■ **REQUIRED WORK**
From the records below, copy out each line that has the word "none".

■ **Records excerpted from a collection**
※

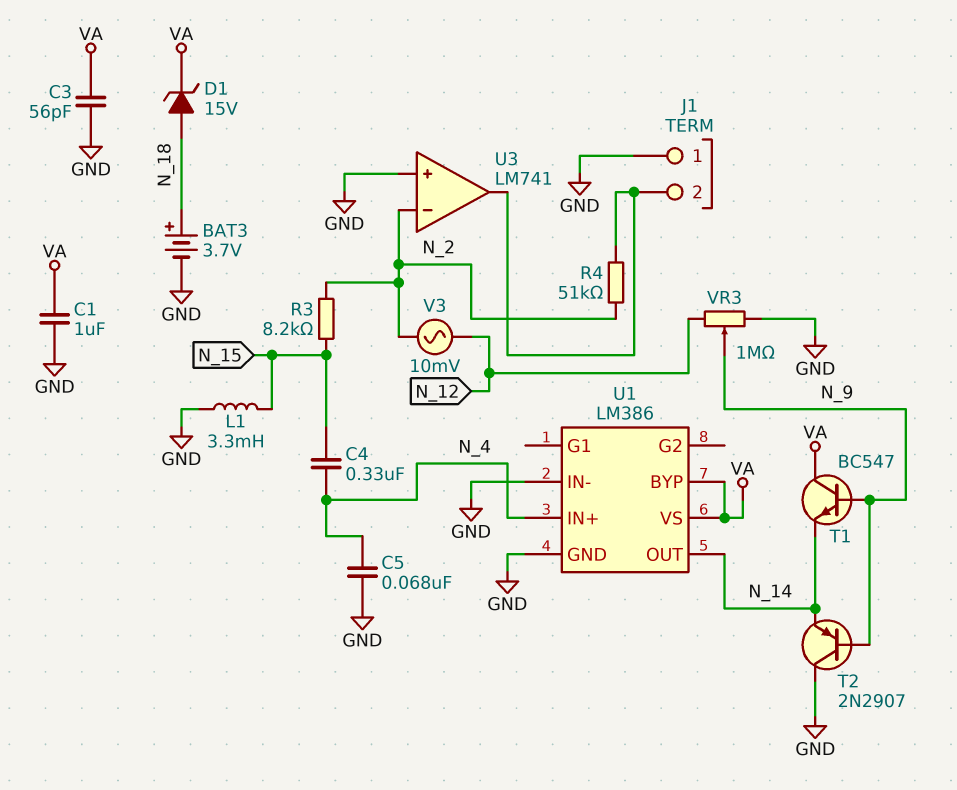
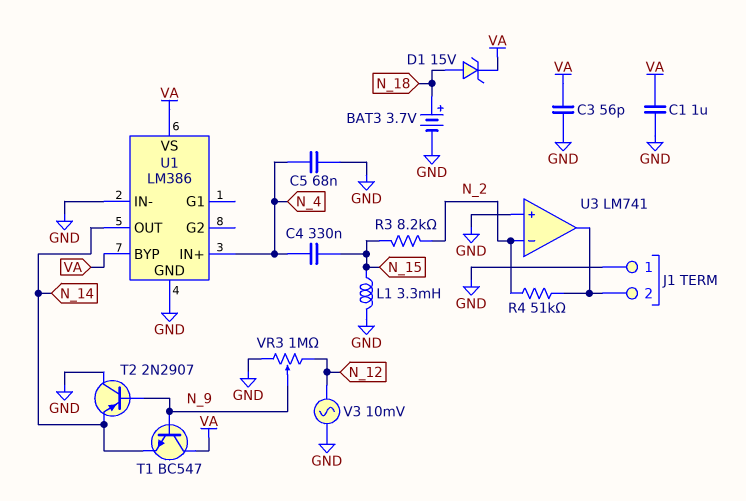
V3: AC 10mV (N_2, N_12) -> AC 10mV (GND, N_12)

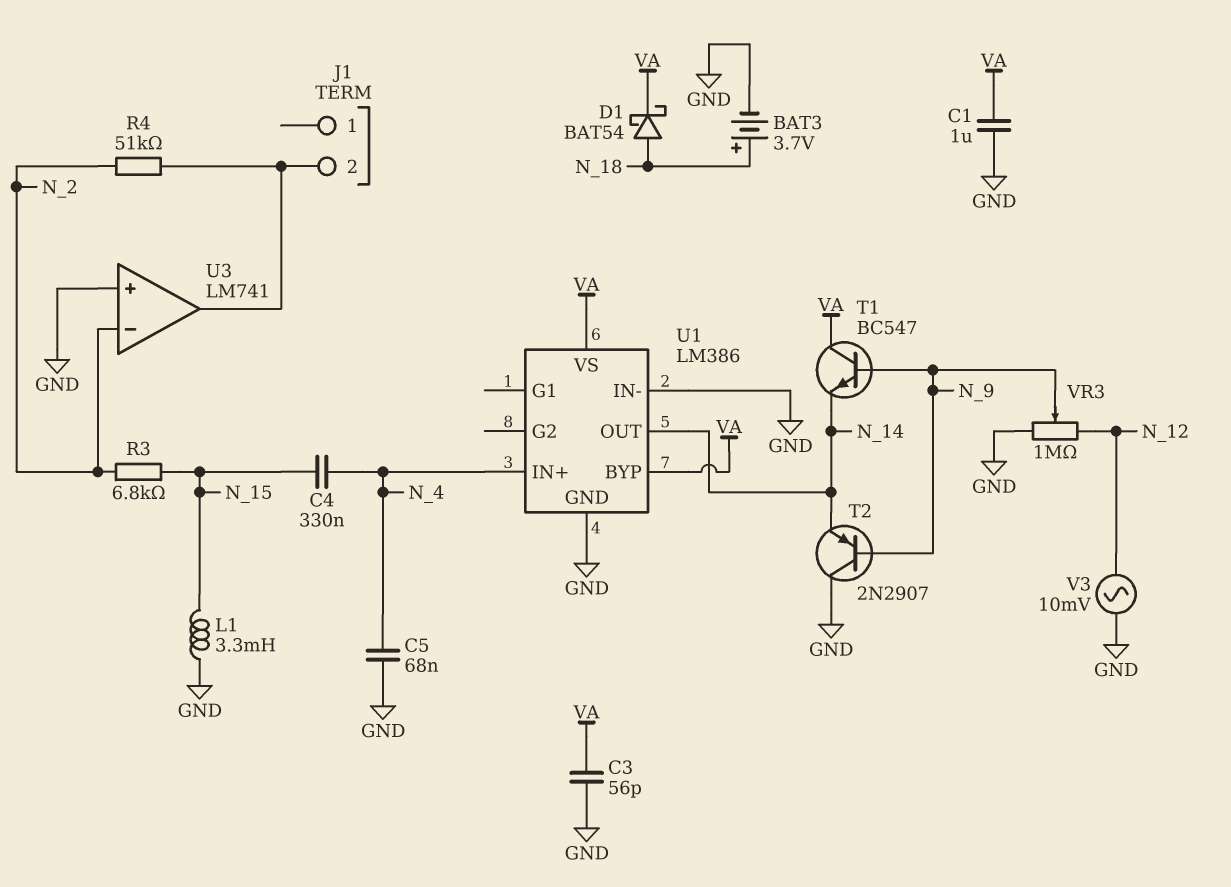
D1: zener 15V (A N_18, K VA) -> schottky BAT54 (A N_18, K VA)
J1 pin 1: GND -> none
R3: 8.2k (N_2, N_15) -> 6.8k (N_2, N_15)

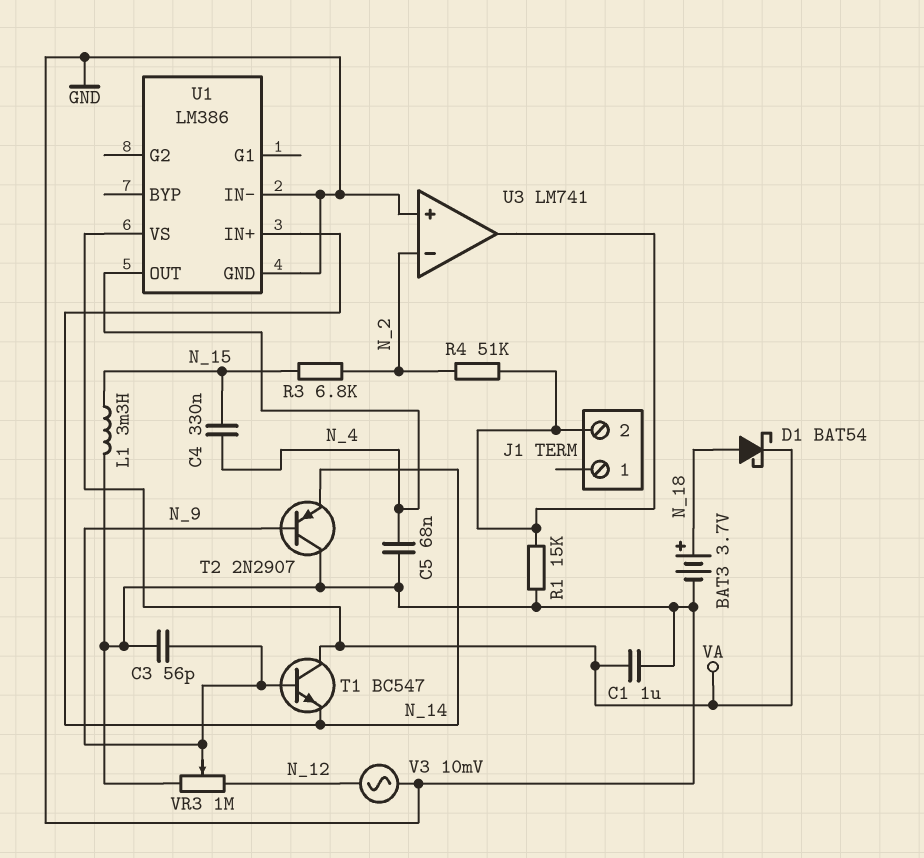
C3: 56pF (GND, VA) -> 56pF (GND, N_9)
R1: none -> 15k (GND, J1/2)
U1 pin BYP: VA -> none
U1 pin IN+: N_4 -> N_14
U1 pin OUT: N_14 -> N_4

※

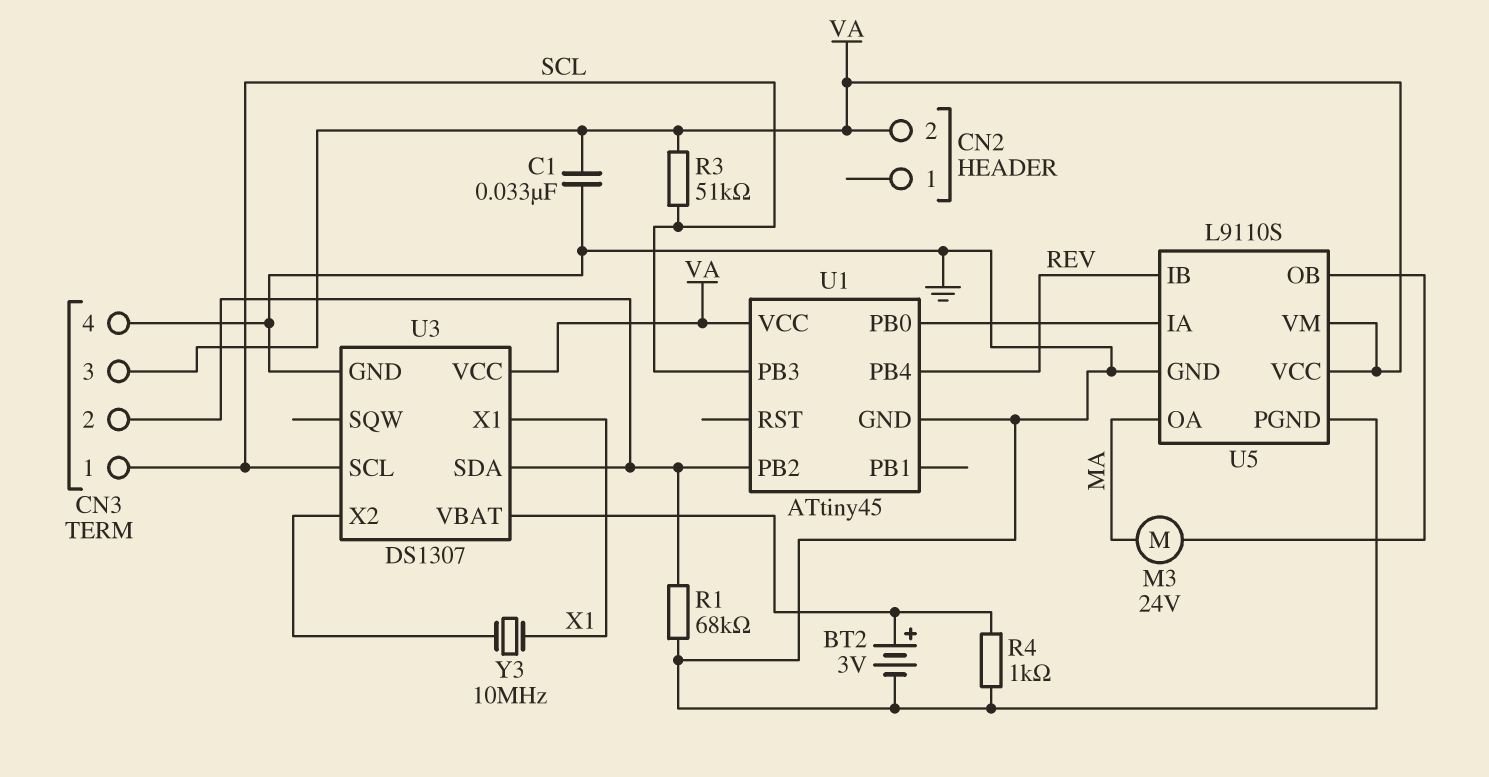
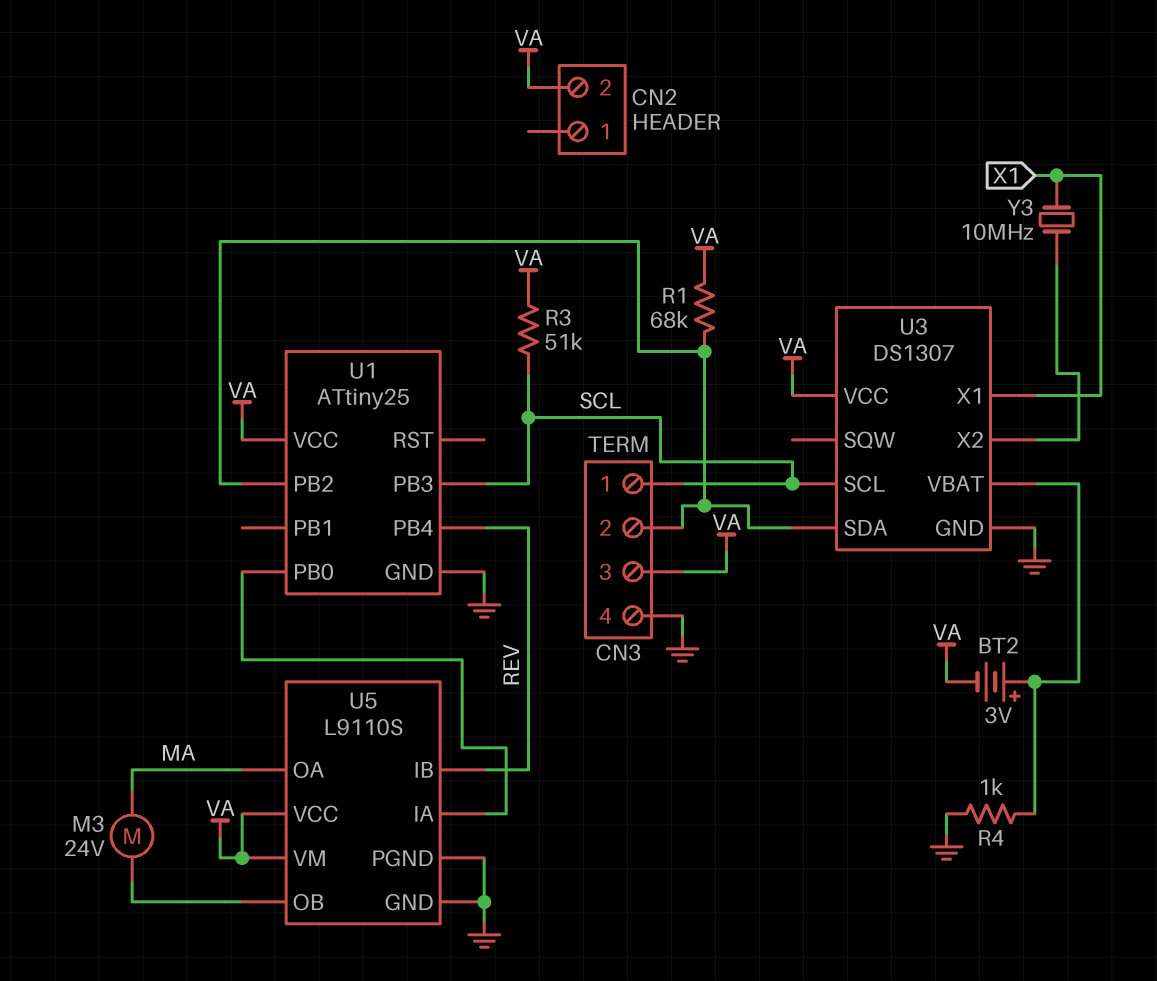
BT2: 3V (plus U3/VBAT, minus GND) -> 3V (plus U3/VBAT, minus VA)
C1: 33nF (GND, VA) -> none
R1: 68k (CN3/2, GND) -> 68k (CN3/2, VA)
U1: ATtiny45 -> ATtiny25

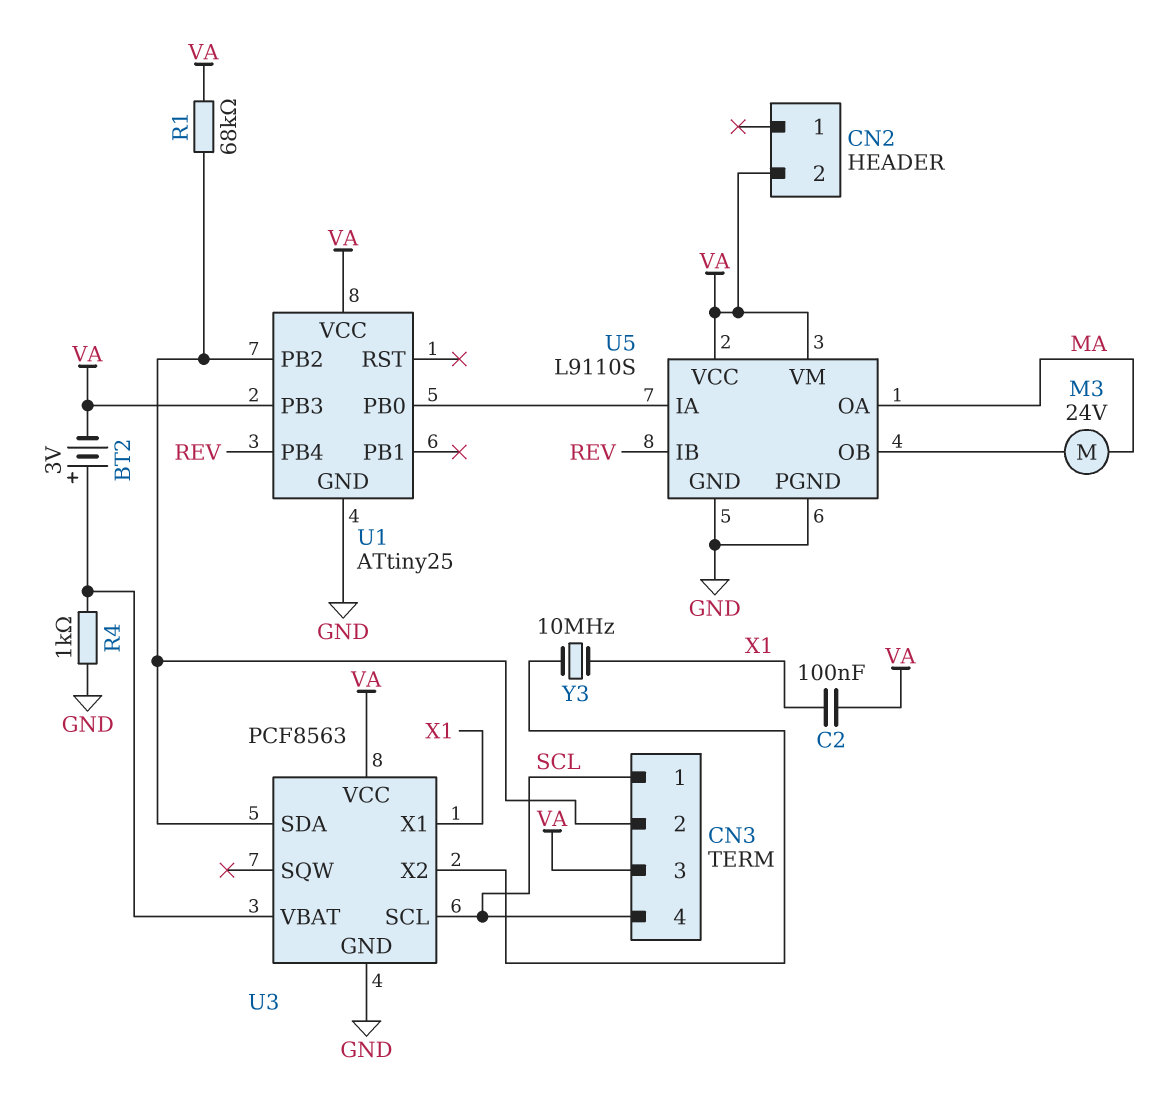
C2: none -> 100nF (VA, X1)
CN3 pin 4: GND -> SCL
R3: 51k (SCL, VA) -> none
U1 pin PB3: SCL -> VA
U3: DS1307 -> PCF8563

※

■ **ANSWER TO THE PROBLEM**
J1 pin 1: GND -> none
R1: none -> 15k (GND, J1/2)
U1 pin BYP: VA -> none
C1: 33nF (GND, VA) -> none
C2: none -> 100nF (VA, X1)
R3: 51k (SCL, VA) -> none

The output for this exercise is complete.